_EXERCISE GOAL_. How many lines in the records below contain the string "minus"? Answer with the number alone.

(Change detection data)
..........

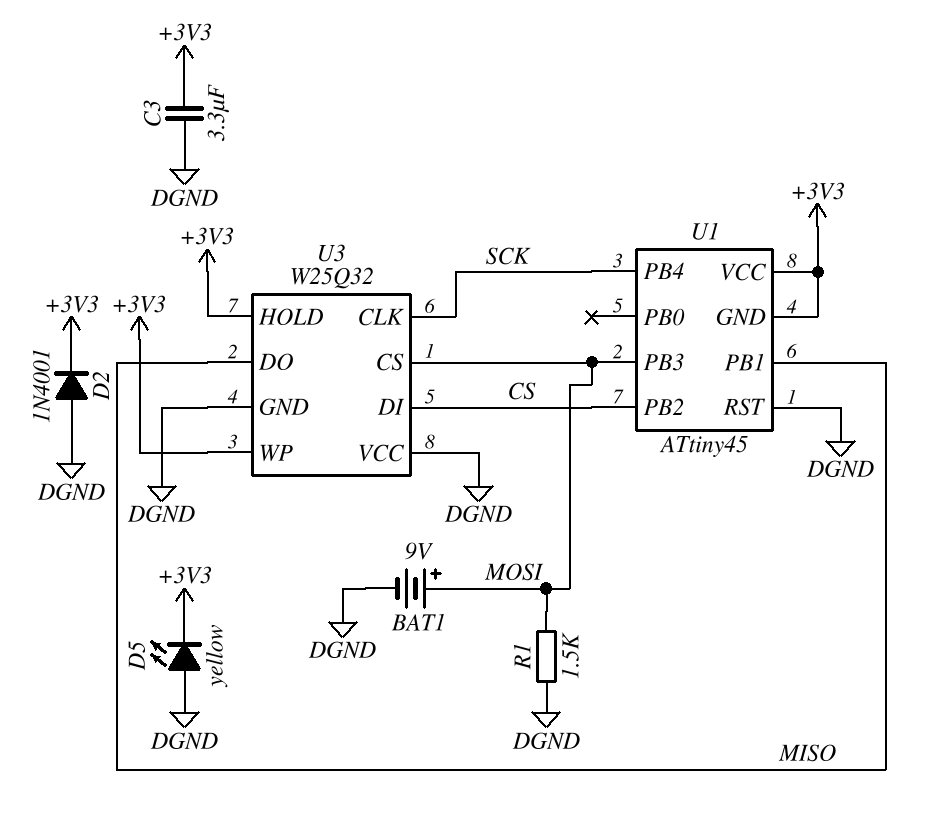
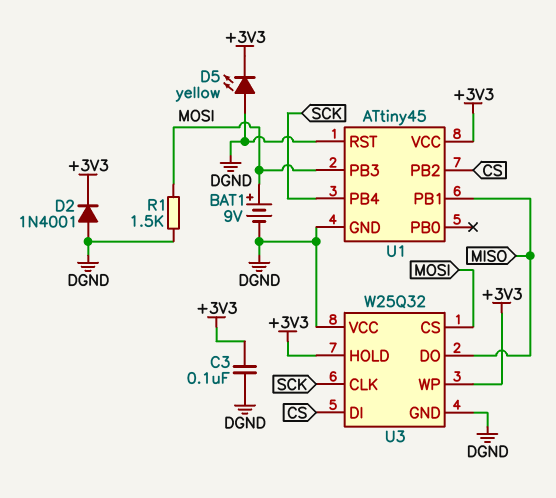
C3: 3.3uF (+3V3, DGND) -> 100nF (+3V3, DGND)
U1 pin GND: +3V3 -> DGND

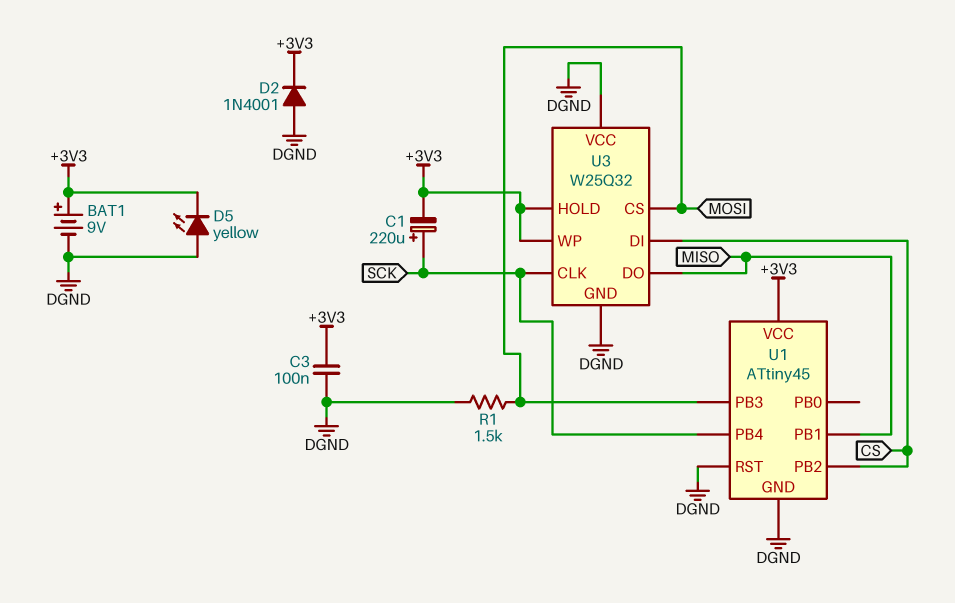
BAT1: 9V (plus MOSI, minus DGND) -> 9V (plus +3V3, minus DGND)
C1: none -> 220uF (plus SCK, minus +3V3)

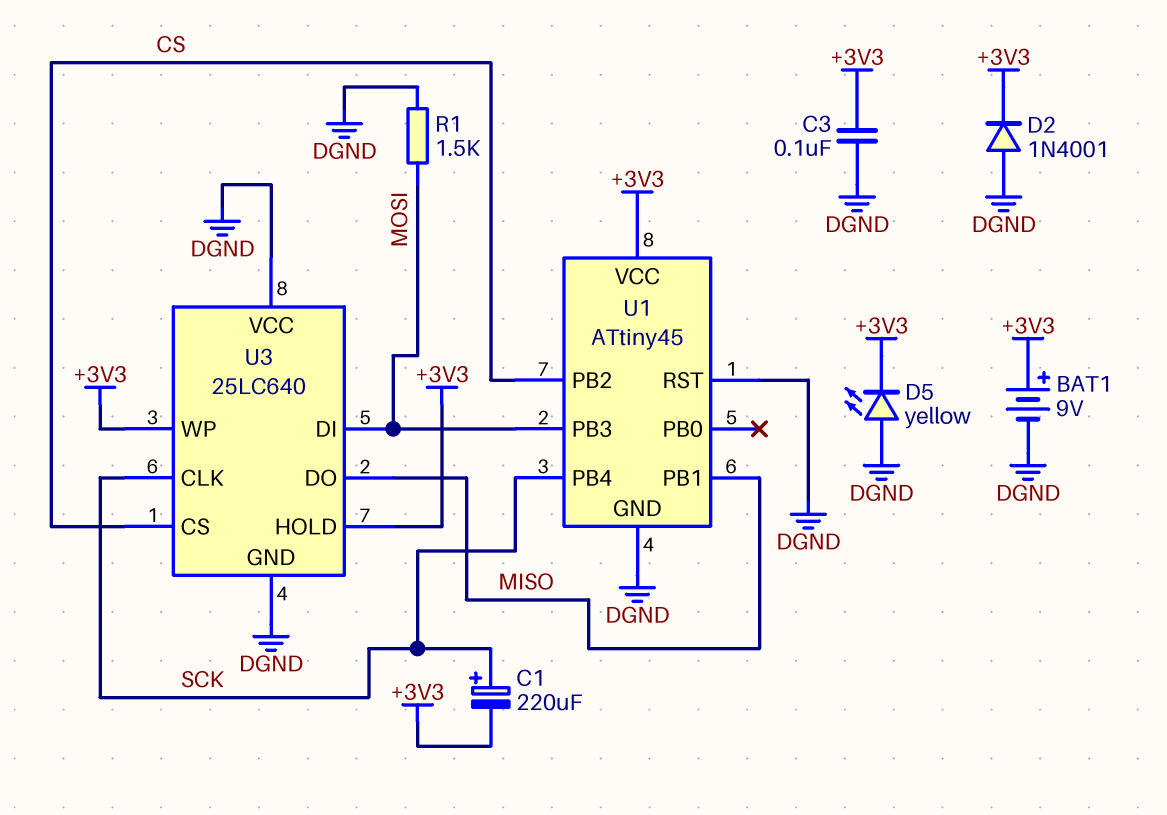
U3: W25Q32 -> 25LC640
U3 pin CS: MOSI -> CS
U3 pin DI: CS -> MOSI

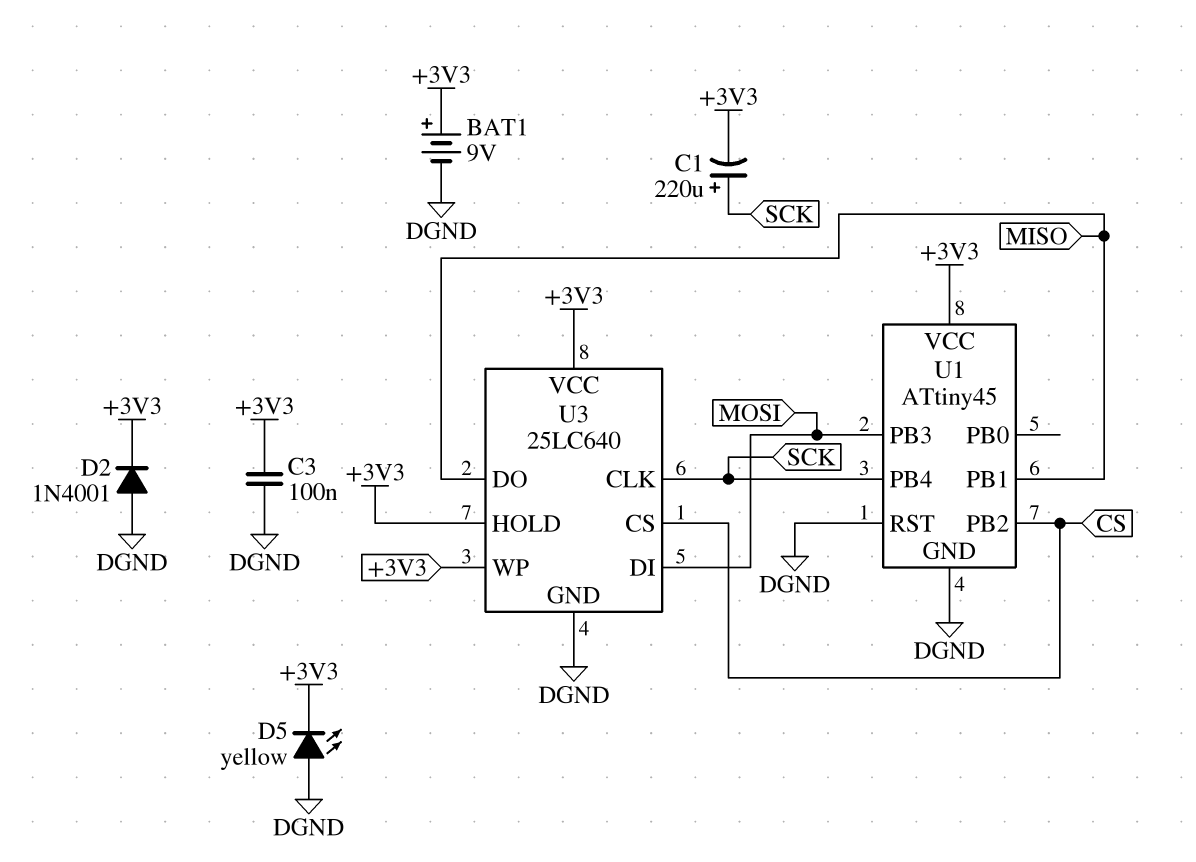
R1: 1.5k (DGND, MOSI) -> none
U3 pin VCC: DGND -> +3V3

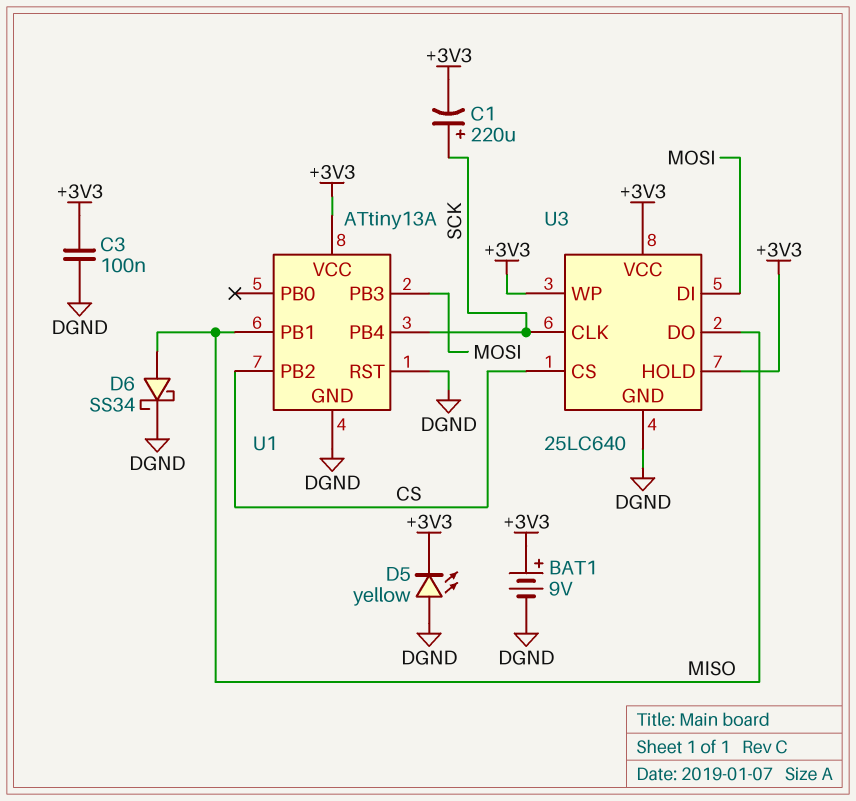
D2: diode 1N4001 (A DGND, K +3V3) -> none
D6: none -> schottky SS34 (A MISO, K DGND)
U1: ATtiny45 -> ATtiny13A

..........

_RESPONSE AREA_. 2